# Raw data start

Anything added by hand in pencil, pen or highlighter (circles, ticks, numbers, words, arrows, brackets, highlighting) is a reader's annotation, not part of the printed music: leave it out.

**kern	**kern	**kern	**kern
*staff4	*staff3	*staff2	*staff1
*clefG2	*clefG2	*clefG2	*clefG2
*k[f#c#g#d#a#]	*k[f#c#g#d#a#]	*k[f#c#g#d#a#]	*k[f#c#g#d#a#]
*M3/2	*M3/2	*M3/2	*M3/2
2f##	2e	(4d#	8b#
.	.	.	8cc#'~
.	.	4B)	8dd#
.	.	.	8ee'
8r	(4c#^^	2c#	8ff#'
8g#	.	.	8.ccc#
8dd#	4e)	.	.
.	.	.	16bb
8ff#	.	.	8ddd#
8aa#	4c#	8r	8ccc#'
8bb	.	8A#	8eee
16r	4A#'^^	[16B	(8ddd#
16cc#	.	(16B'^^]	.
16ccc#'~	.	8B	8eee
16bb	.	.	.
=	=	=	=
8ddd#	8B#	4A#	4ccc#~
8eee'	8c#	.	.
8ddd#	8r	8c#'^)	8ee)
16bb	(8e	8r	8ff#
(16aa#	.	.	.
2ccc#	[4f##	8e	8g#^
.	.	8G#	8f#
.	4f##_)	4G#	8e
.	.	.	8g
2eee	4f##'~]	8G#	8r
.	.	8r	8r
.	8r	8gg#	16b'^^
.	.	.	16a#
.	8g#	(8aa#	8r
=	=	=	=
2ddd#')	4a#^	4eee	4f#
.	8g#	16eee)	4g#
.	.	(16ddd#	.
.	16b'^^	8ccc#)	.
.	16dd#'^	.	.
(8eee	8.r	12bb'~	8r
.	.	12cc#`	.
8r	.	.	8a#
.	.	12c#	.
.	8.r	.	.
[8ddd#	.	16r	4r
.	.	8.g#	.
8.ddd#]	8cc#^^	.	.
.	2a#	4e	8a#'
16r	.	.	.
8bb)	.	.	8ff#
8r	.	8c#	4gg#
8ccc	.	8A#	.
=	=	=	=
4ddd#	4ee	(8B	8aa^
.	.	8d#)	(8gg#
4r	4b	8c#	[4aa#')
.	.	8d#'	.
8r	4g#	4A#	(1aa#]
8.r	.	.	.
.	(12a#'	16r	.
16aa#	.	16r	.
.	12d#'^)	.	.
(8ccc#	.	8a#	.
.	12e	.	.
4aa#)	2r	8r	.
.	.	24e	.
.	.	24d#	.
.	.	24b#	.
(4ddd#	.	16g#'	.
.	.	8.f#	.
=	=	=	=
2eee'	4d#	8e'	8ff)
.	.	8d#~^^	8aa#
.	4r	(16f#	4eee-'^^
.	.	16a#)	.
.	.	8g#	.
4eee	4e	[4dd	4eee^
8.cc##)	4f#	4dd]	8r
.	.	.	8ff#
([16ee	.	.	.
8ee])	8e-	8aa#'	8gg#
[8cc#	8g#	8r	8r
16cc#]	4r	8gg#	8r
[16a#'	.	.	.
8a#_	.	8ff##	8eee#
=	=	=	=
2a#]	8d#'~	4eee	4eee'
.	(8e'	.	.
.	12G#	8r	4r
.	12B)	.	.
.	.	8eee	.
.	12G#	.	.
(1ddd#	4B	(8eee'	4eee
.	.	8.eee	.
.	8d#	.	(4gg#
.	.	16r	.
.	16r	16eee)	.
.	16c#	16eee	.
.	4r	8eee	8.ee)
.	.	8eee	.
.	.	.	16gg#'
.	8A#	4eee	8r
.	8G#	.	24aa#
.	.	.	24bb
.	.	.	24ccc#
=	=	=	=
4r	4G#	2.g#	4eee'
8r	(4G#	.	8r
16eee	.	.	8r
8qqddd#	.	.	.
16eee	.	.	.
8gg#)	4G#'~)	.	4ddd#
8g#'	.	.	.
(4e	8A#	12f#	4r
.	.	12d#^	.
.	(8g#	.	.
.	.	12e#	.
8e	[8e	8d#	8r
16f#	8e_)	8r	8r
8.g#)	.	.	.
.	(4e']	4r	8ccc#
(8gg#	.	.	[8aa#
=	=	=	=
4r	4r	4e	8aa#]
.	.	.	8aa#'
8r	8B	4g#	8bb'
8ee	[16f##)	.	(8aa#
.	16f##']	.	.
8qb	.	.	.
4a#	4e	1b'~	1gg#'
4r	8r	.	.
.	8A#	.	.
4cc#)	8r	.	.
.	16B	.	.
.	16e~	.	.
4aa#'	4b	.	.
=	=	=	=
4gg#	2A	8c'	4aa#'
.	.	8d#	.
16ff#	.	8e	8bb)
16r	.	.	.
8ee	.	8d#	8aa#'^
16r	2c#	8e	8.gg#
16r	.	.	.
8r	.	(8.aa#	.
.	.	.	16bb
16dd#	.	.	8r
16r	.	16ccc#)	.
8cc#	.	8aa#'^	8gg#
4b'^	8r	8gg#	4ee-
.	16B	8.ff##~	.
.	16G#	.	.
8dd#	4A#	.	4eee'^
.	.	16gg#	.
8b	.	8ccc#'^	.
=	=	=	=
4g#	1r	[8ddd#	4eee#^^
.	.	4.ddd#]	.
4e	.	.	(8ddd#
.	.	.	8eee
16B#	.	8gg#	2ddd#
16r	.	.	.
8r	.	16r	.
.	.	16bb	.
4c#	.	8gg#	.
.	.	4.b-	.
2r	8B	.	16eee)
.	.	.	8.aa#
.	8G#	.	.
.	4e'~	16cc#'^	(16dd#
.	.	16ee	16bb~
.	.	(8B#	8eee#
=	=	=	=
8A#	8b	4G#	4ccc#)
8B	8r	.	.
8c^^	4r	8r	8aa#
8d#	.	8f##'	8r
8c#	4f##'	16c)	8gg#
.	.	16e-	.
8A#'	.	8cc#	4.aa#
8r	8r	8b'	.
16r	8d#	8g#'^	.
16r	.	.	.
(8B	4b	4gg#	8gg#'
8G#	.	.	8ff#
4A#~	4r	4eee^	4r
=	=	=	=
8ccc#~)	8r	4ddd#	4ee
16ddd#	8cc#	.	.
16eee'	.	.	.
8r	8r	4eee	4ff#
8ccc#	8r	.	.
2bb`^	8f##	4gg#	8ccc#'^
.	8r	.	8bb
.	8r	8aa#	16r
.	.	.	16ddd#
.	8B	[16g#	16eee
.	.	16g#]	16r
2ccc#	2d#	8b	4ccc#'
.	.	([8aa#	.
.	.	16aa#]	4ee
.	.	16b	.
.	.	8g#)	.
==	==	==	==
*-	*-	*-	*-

# Raw data end

» Description of the task
Tally the lines in the records above that contain the word "numbers", and give only the number.

» Reply
1